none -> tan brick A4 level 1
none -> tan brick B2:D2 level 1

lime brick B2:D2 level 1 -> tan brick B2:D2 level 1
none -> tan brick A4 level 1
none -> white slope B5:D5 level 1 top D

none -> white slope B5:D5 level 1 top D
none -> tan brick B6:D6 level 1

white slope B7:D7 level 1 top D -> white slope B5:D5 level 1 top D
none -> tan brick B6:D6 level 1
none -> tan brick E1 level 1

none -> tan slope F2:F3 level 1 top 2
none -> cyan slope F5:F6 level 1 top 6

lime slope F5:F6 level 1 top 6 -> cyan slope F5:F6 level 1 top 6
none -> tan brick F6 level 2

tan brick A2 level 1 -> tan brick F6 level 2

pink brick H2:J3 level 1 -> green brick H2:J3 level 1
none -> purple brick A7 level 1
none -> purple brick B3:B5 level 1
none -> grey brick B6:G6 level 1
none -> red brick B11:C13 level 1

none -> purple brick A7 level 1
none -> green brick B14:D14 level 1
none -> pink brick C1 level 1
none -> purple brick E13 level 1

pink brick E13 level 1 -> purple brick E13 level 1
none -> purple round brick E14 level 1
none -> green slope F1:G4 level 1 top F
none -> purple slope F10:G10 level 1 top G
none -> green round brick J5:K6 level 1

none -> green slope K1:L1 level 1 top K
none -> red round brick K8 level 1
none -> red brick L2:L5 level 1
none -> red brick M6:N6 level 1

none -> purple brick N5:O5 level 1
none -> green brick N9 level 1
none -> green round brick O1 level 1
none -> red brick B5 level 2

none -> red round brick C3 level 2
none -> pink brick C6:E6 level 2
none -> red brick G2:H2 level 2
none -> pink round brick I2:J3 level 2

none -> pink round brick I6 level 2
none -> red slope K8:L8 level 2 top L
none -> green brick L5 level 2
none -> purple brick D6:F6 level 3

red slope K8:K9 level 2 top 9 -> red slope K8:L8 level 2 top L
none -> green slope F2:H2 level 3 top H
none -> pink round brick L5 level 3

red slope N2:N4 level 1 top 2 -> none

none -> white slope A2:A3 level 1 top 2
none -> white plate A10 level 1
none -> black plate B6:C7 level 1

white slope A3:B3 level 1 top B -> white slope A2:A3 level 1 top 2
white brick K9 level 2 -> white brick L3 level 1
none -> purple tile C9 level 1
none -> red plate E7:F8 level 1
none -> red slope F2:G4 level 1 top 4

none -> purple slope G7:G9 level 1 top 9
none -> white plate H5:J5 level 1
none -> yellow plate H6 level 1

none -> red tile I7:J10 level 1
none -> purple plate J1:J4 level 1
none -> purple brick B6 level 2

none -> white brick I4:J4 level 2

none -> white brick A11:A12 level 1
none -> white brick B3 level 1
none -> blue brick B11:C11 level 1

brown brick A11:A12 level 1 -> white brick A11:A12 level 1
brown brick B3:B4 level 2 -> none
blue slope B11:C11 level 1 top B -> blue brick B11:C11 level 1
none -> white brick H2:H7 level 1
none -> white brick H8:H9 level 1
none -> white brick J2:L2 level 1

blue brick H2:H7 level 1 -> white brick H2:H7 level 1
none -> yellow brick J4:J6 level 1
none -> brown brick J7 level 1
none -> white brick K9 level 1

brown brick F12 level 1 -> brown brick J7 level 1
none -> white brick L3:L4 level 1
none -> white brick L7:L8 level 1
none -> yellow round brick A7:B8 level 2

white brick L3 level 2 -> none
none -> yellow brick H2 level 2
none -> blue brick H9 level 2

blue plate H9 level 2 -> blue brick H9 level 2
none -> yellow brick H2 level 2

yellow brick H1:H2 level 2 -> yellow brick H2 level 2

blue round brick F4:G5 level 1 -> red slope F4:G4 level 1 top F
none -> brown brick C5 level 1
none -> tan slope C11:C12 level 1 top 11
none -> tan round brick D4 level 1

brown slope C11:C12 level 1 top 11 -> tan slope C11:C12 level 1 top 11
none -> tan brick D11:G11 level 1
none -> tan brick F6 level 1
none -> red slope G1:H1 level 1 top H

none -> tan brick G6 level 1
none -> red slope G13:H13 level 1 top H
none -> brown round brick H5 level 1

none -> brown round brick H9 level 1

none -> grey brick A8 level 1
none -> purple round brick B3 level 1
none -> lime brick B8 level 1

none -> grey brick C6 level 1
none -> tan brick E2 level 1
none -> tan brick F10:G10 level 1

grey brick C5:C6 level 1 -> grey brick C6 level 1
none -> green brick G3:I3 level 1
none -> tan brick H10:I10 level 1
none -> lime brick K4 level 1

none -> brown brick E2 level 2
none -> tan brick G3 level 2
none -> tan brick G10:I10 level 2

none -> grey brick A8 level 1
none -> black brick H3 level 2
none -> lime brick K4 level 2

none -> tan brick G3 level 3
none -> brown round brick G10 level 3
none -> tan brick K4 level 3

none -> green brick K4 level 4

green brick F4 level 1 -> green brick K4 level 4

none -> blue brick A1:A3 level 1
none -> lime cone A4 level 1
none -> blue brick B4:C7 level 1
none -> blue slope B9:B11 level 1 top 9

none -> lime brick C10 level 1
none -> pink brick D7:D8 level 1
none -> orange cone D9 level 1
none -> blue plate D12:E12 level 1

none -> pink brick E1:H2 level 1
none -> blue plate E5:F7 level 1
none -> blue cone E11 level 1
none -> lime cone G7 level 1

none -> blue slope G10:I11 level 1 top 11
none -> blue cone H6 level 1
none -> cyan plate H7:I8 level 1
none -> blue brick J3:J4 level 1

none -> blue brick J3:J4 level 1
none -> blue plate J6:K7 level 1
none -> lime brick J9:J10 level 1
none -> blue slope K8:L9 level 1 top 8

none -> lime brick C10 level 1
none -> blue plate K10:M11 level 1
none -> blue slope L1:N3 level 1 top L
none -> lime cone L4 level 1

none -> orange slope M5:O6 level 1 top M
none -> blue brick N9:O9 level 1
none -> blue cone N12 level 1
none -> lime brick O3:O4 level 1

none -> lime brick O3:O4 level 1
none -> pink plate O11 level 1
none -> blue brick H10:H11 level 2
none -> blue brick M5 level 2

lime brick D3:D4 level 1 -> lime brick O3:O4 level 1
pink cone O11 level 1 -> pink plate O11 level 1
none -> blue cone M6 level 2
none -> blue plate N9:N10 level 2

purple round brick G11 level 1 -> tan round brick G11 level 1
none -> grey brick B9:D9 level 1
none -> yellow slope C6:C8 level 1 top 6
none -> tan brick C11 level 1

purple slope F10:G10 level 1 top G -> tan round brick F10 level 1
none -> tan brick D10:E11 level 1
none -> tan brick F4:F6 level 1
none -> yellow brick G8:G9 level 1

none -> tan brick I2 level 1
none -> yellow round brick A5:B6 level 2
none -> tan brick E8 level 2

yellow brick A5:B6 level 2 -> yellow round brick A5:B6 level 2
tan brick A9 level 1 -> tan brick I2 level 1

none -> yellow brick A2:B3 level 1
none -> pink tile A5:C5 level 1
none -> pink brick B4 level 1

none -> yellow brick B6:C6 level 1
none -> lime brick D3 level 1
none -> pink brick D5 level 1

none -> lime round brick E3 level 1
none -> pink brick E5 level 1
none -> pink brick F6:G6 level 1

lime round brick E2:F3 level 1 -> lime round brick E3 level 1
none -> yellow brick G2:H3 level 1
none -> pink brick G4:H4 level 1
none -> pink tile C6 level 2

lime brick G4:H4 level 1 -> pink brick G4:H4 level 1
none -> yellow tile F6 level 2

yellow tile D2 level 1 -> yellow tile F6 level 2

^^^^^^^^

■ WHAT YOU WILL DO
Retype the listing above exactly as it appears.

■ SOLUTION BELOW
none -> tan brick A4 level 1
none -> tan brick B2:D2 level 1

lime brick B2:D2 level 1 -> tan brick B2:D2 level 1
none -> tan brick A4 level 1
none -> white slope B5:D5 level 1 top D

none -> white slope B5:D5 level 1 top D
none -> tan brick B6:D6 level 1

white slope B7:D7 level 1 top D -> white slope B5:D5 level 1 top D
none -> tan brick B6:D6 level 1
none -> tan brick E1 level 1

none -> tan slope F2:F3 level 1 top 2
none -> cyan slope F5:F6 level 1 top 6

lime slope F5:F6 level 1 top 6 -> cyan slope F5:F6 level 1 top 6
none -> tan brick F6 level 2

tan brick A2 level 1 -> tan brick F6 level 2

pink brick H2:J3 level 1 -> green brick H2:J3 level 1
none -> purple brick A7 level 1
none -> purple brick B3:B5 level 1
none -> grey brick B6:G6 level 1
none -> red brick B11:C13 level 1

none -> purple brick A7 level 1
none -> green brick B14:D14 level 1
none -> pink brick C1 level 1
none -> purple brick E13 level 1

pink brick E13 level 1 -> purple brick E13 level 1
none -> purple round brick E14 level 1
none -> green slope F1:G4 level 1 top F
none -> purple slope F10:G10 level 1 top G
none -> green round brick J5:K6 level 1

none -> green slope K1:L1 level 1 top K
none -> red round brick K8 level 1
none -> red brick L2:L5 level 1
none -> red brick M6:N6 level 1

none -> purple brick N5:O5 level 1
none -> green brick N9 level 1
none -> green round brick O1 level 1
none -> red brick B5 level 2

none -> red round brick C3 level 2
none -> pink brick C6:E6 level 2
none -> red brick G2:H2 level 2
none -> pink round brick I2:J3 level 2

none -> pink round brick I6 level 2
none -> red slope K8:L8 level 2 top L
none -> green brick L5 level 2
none -> purple brick D6:F6 level 3

red slope K8:K9 level 2 top 9 -> red slope K8:L8 level 2 top L
none -> green slope F2:H2 level 3 top H
none -> pink round brick L5 level 3

red slope N2:N4 level 1 top 2 -> none

none -> white slope A2:A3 level 1 top 2
none -> white plate A10 level 1
none -> black plate B6:C7 level 1

white slope A3:B3 level 1 top B -> white slope A2:A3 level 1 top 2
white brick K9 level 2 -> white brick L3 level 1
none -> purple tile C9 level 1
none -> red plate E7:F8 level 1
none -> red slope F2:G4 level 1 top 4

none -> purple slope G7:G9 level 1 top 9
none -> white plate H5:J5 level 1
none -> yellow plate H6 level 1

none -> red tile I7:J10 level 1
none -> purple plate J1:J4 level 1
none -> purple brick B6 level 2

none -> white brick I4:J4 level 2

none -> white brick A11:A12 level 1
none -> white brick B3 level 1
none -> blue brick B11:C11 level 1

brown brick A11:A12 level 1 -> white brick A11:A12 level 1
brown brick B3:B4 level 2 -> none
blue slope B11:C11 level 1 top B -> blue brick B11:C11 level 1
none -> white brick H2:H7 level 1
none -> white brick H8:H9 level 1
none -> white brick J2:L2 level 1

blue brick H2:H7 level 1 -> white brick H2:H7 level 1
none -> yellow brick J4:J6 level 1
none -> brown brick J7 level 1
none -> white brick K9 level 1

brown brick F12 level 1 -> brown brick J7 level 1
none -> white brick L3:L4 level 1
none -> white brick L7:L8 level 1
none -> yellow round brick A7:B8 level 2

white brick L3 level 2 -> none
none -> yellow brick H2 level 2
none -> blue brick H9 level 2

blue plate H9 level 2 -> blue brick H9 level 2
none -> yellow brick H2 level 2

yellow brick H1:H2 level 2 -> yellow brick H2 level 2

blue round brick F4:G5 level 1 -> red slope F4:G4 level 1 top F
none -> brown brick C5 level 1
none -> tan slope C11:C12 level 1 top 11
none -> tan round brick D4 level 1

brown slope C11:C12 level 1 top 11 -> tan slope C11:C12 level 1 top 11
none -> tan brick D11:G11 level 1
none -> tan brick F6 level 1
none -> red slope G1:H1 level 1 top H

none -> tan brick G6 level 1
none -> red slope G13:H13 level 1 top H
none -> brown round brick H5 level 1

none -> brown round brick H9 level 1

none -> grey brick A8 level 1
none -> purple round brick B3 level 1
none -> lime brick B8 level 1

none -> grey brick C6 level 1
none -> tan brick E2 level 1
none -> tan brick F10:G10 level 1

grey brick C5:C6 level 1 -> grey brick C6 level 1
none -> green brick G3:I3 level 1
none -> tan brick H10:I10 level 1
none -> lime brick K4 level 1

none -> brown brick E2 level 2
none -> tan brick G3 level 2
none -> tan brick G10:I10 level 2

none -> grey brick A8 level 1
none -> black brick H3 level 2
none -> lime brick K4 level 2

none -> tan brick G3 level 3
none -> brown round brick G10 level 3
none -> tan brick K4 level 3

none -> green brick K4 level 4

green brick F4 level 1 -> green brick K4 level 4

none -> blue brick A1:A3 level 1
none -> lime cone A4 level 1
none -> blue brick B4:C7 level 1
none -> blue slope B9:B11 level 1 top 9

none -> lime brick C10 level 1
none -> pink brick D7:D8 level 1
none -> orange cone D9 level 1
none -> blue plate D12:E12 level 1

none -> pink brick E1:H2 level 1
none -> blue plate E5:F7 level 1
none -> blue cone E11 level 1
none -> lime cone G7 level 1

none -> blue slope G10:I11 level 1 top 11
none -> blue cone H6 level 1
none -> cyan plate H7:I8 level 1
none -> blue brick J3:J4 level 1

none -> blue brick J3:J4 level 1
none -> blue plate J6:K7 level 1
none -> lime brick J9:J10 level 1
none -> blue slope K8:L9 level 1 top 8

none -> lime brick C10 level 1
none -> blue plate K10:M11 level 1
none -> blue slope L1:N3 level 1 top L
none -> lime cone L4 level 1

none -> orange slope M5:O6 level 1 top M
none -> blue brick N9:O9 level 1
none -> blue cone N12 level 1
none -> lime brick O3:O4 level 1

none -> lime brick O3:O4 level 1
none -> pink plate O11 level 1
none -> blue brick H10:H11 level 2
none -> blue brick M5 level 2

lime brick D3:D4 level 1 -> lime brick O3:O4 level 1
pink cone O11 level 1 -> pink plate O11 level 1
none -> blue cone M6 level 2
none -> blue plate N9:N10 level 2

purple round brick G11 level 1 -> tan round brick G11 level 1
none -> grey brick B9:D9 level 1
none -> yellow slope C6:C8 level 1 top 6
none -> tan brick C11 level 1

purple slope F10:G10 level 1 top G -> tan round brick F10 level 1
none -> tan brick D10:E11 level 1
none -> tan brick F4:F6 level 1
none -> yellow brick G8:G9 level 1

none -> tan brick I2 level 1
none -> yellow round brick A5:B6 level 2
none -> tan brick E8 level 2

yellow brick A5:B6 level 2 -> yellow round brick A5:B6 level 2
tan brick A9 level 1 -> tan brick I2 level 1

none -> yellow brick A2:B3 level 1
none -> pink tile A5:C5 level 1
none -> pink brick B4 level 1

none -> yellow brick B6:C6 level 1
none -> lime brick D3 level 1
none -> pink brick D5 level 1

none -> lime round brick E3 level 1
none -> pink brick E5 level 1
none -> pink brick F6:G6 level 1

lime round brick E2:F3 level 1 -> lime round brick E3 level 1
none -> yellow brick G2:H3 level 1
none -> pink brick G4:H4 level 1
none -> pink tile C6 level 2

lime brick G4:H4 level 1 -> pink brick G4:H4 level 1
none -> yellow tile F6 level 2

yellow tile D2 level 1 -> yellow tile F6 level 2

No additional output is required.